*** Block opens ***

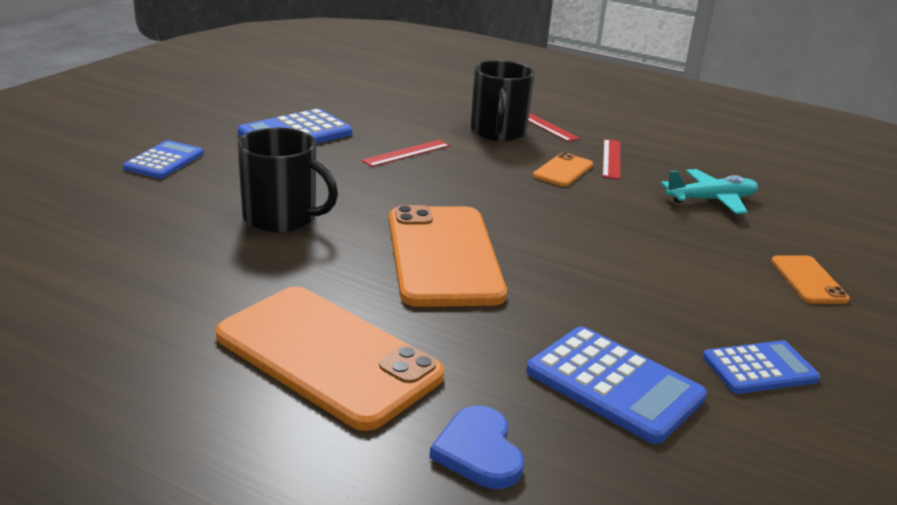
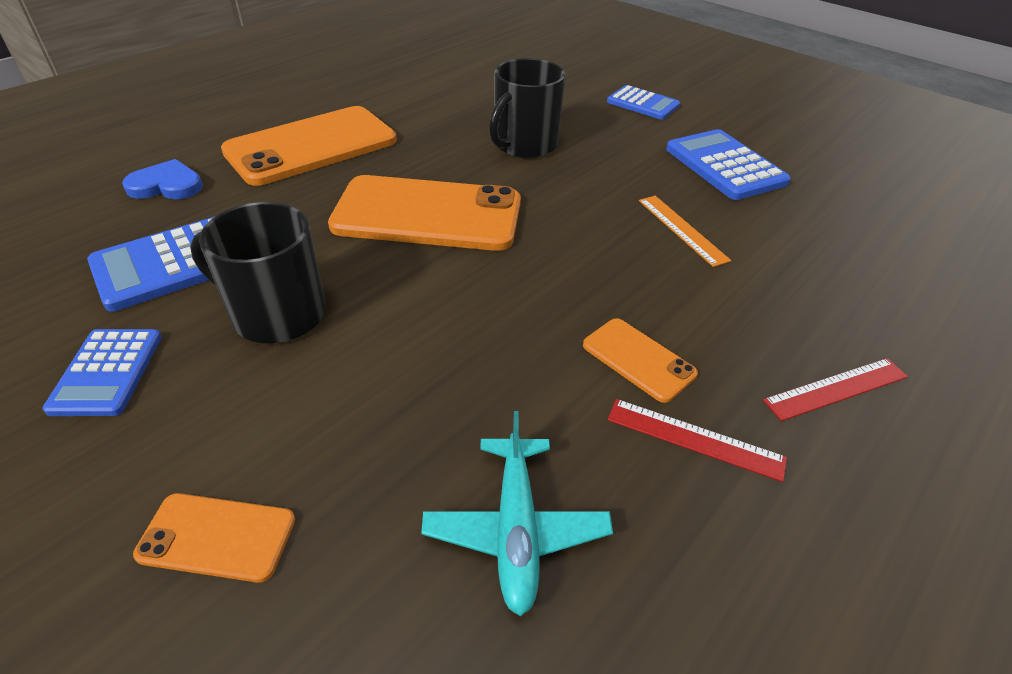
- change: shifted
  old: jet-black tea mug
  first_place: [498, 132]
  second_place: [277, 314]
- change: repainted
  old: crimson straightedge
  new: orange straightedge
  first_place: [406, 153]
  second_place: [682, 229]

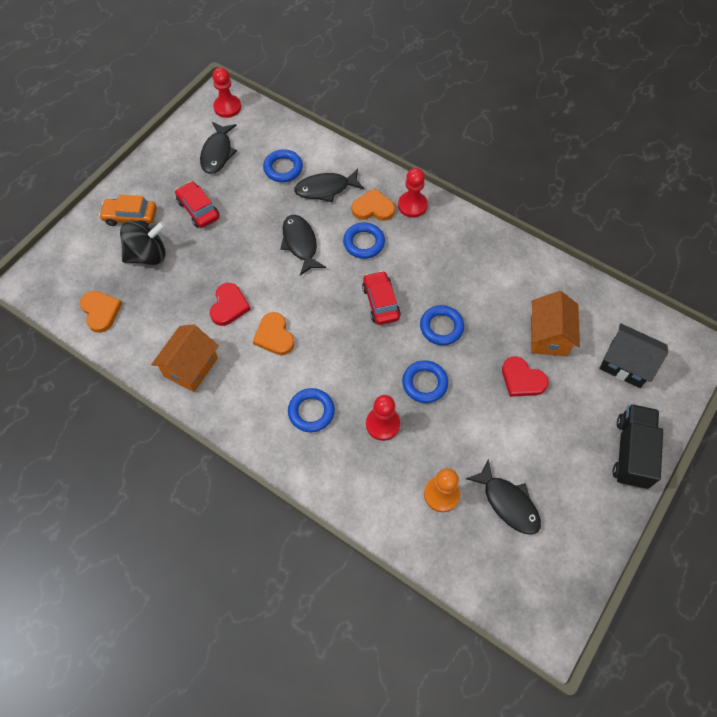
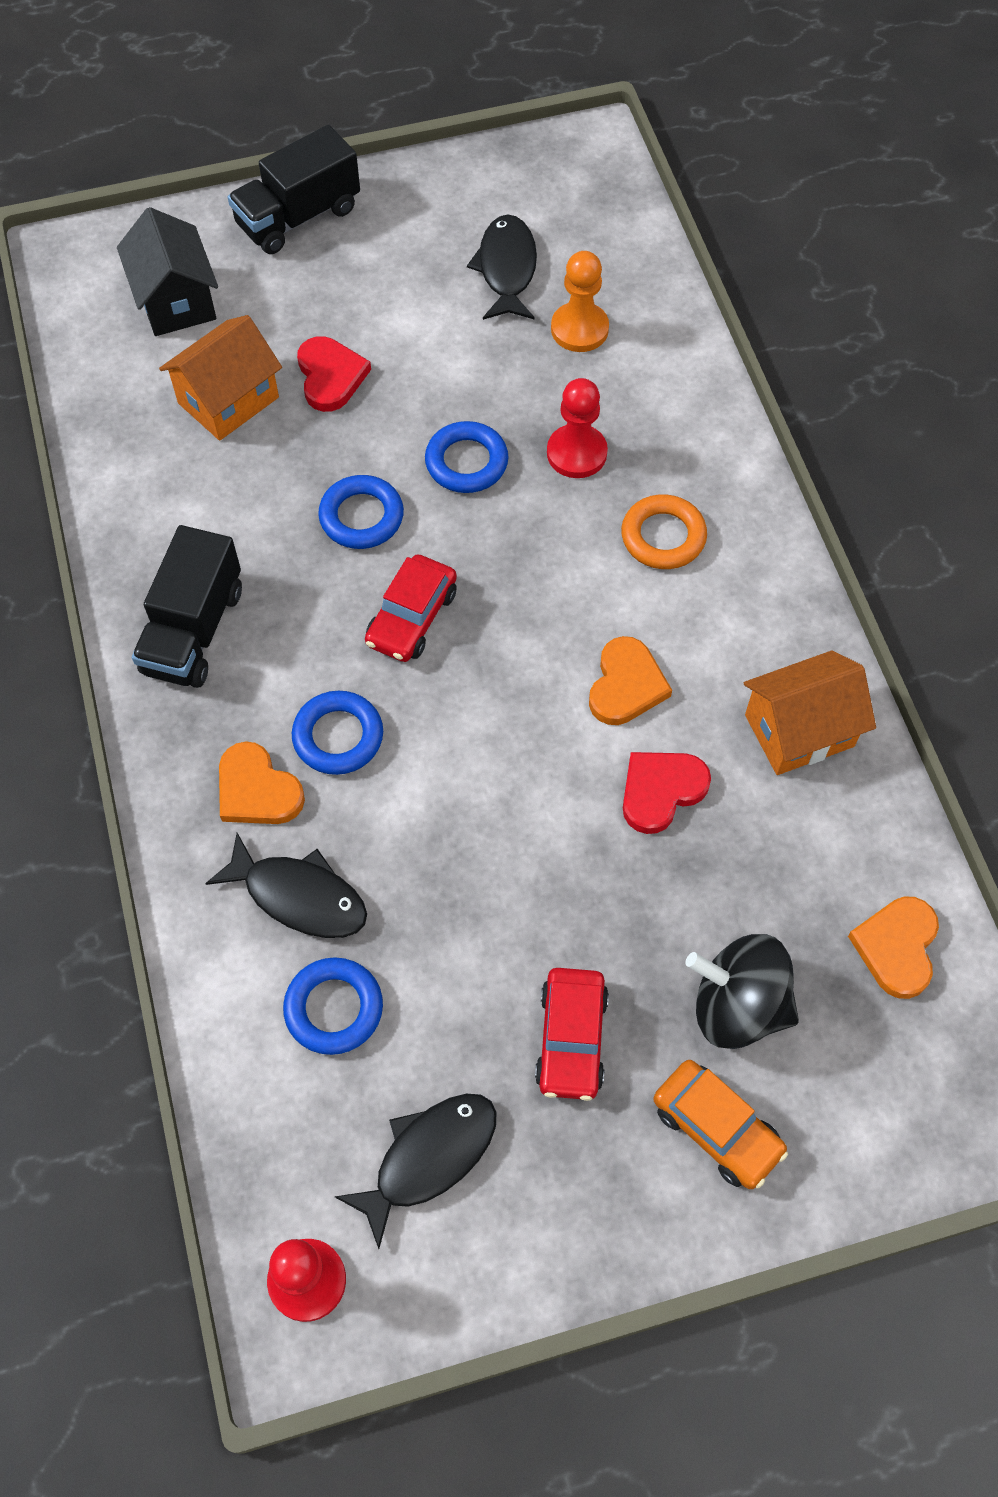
- change: gone
  old: crimson pawn
  first_place: [412, 205]
- change: gone
  old: jet-black toy fish
  first_place: [300, 243]
- change: repainted
  old: blue torus
  new: orange torus
  first_place: [311, 412]
  second_place: [663, 536]
- change: new
  new: jet-black truck
  second_place: [194, 630]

*** Block closes ***

PROBLEM: Find each line in the records above that contains "straightedge", and copy it.

RESPONSE TO THE EXERCISE:
  old: crimson straightedge
  new: orange straightedge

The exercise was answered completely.